### TASK TO CARRY OUT:
Using the data below, copy each line that includes the word "carrot".

### RECORDS FOR THE TASK:
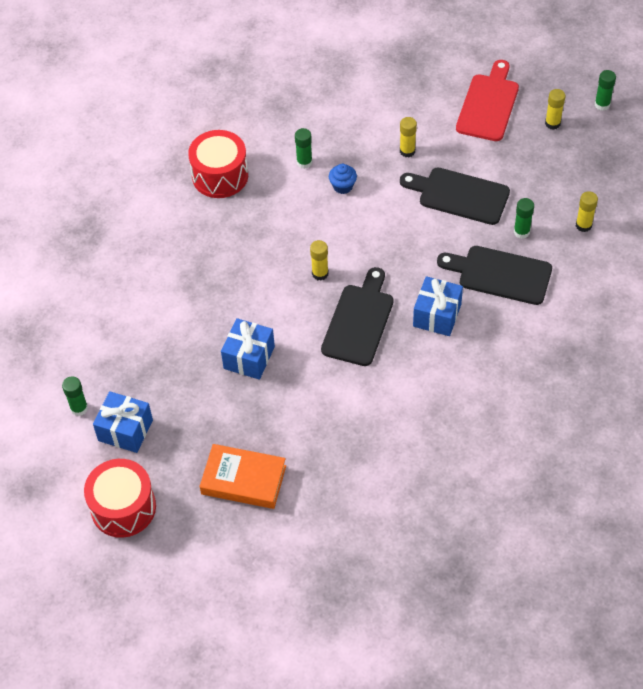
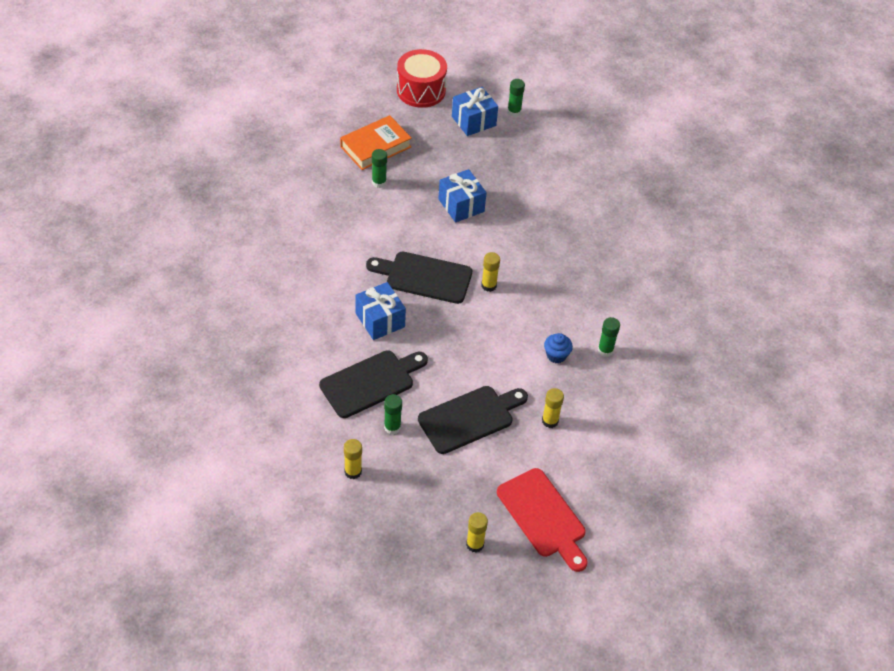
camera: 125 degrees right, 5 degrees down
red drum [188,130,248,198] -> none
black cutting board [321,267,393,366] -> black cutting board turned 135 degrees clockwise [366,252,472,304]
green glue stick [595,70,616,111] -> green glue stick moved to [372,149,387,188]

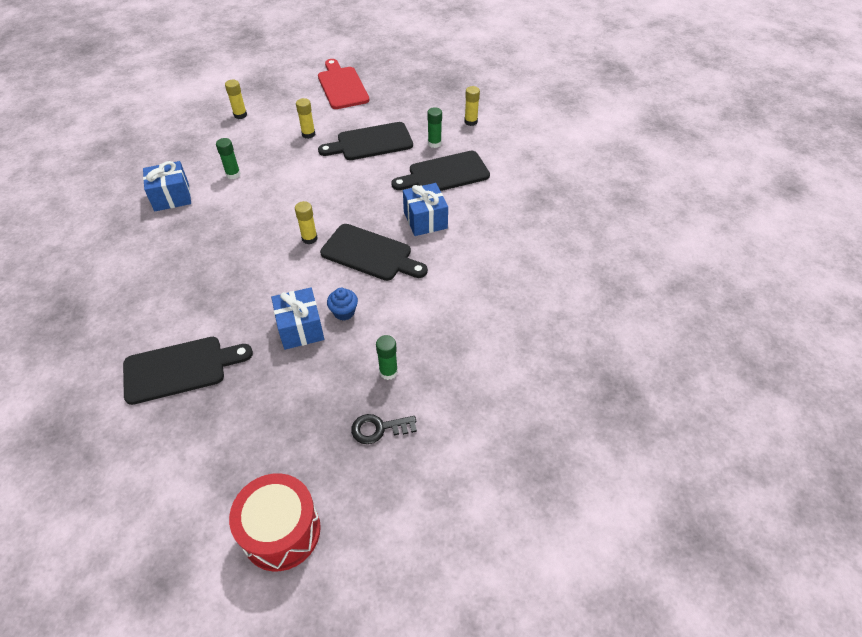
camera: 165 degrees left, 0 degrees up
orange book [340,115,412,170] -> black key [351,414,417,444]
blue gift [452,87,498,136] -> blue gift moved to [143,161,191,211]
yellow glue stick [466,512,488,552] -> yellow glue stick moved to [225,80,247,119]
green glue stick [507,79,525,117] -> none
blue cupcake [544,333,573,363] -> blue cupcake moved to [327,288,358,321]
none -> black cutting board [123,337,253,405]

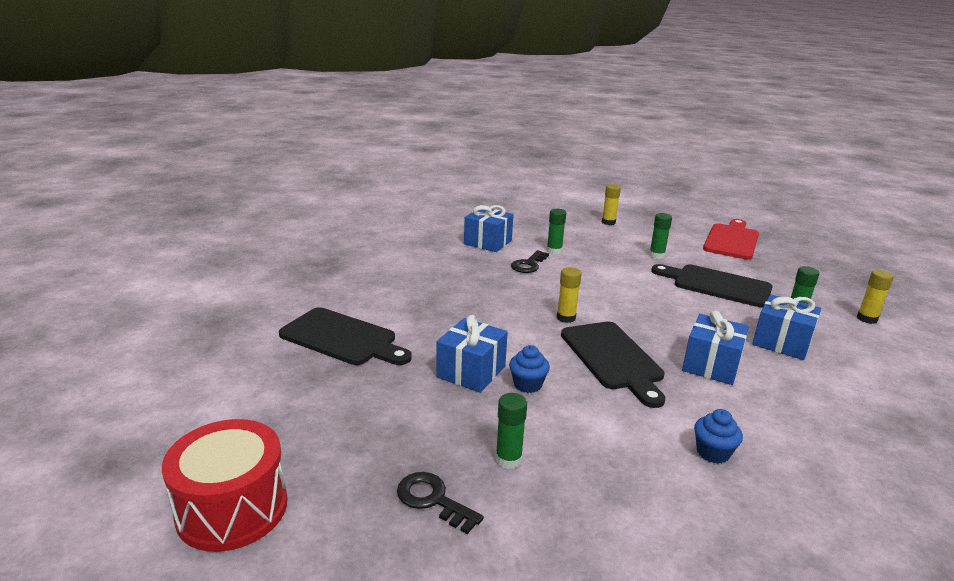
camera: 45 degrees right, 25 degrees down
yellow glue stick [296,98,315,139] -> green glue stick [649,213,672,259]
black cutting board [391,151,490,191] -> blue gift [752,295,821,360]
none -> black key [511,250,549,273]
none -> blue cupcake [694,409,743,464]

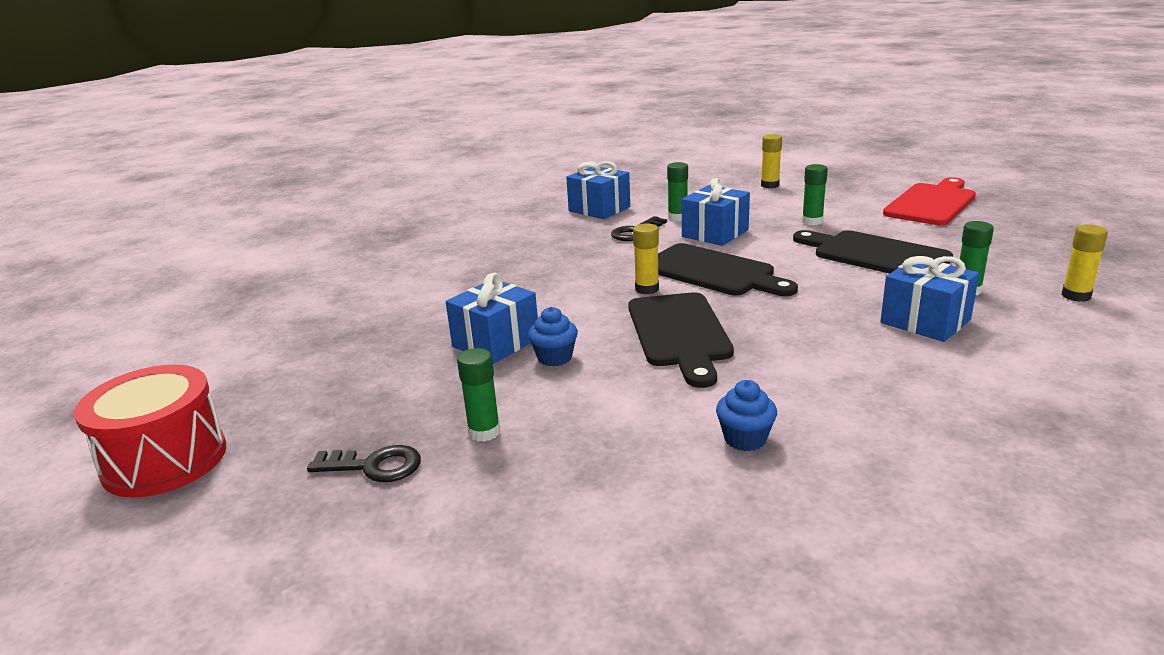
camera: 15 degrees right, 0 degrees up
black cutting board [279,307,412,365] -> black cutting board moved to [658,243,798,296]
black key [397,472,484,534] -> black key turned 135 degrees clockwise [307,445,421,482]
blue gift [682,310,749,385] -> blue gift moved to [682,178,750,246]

---

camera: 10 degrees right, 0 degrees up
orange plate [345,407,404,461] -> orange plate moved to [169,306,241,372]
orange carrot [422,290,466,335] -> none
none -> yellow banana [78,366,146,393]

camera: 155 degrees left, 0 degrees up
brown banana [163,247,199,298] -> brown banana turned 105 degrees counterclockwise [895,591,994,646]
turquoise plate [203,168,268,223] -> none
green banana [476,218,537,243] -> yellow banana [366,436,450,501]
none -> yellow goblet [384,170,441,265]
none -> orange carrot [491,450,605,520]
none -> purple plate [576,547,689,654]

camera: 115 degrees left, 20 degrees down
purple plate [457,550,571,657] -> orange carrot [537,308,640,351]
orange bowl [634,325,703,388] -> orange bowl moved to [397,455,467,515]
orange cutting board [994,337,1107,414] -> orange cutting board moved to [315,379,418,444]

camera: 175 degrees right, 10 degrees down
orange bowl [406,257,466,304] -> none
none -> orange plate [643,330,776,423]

### RESULT FOR THIS TASK:
orange carrot [422,290,466,335] -> none
none -> orange carrot [491,450,605,520]
purple plate [457,550,571,657] -> orange carrot [537,308,640,351]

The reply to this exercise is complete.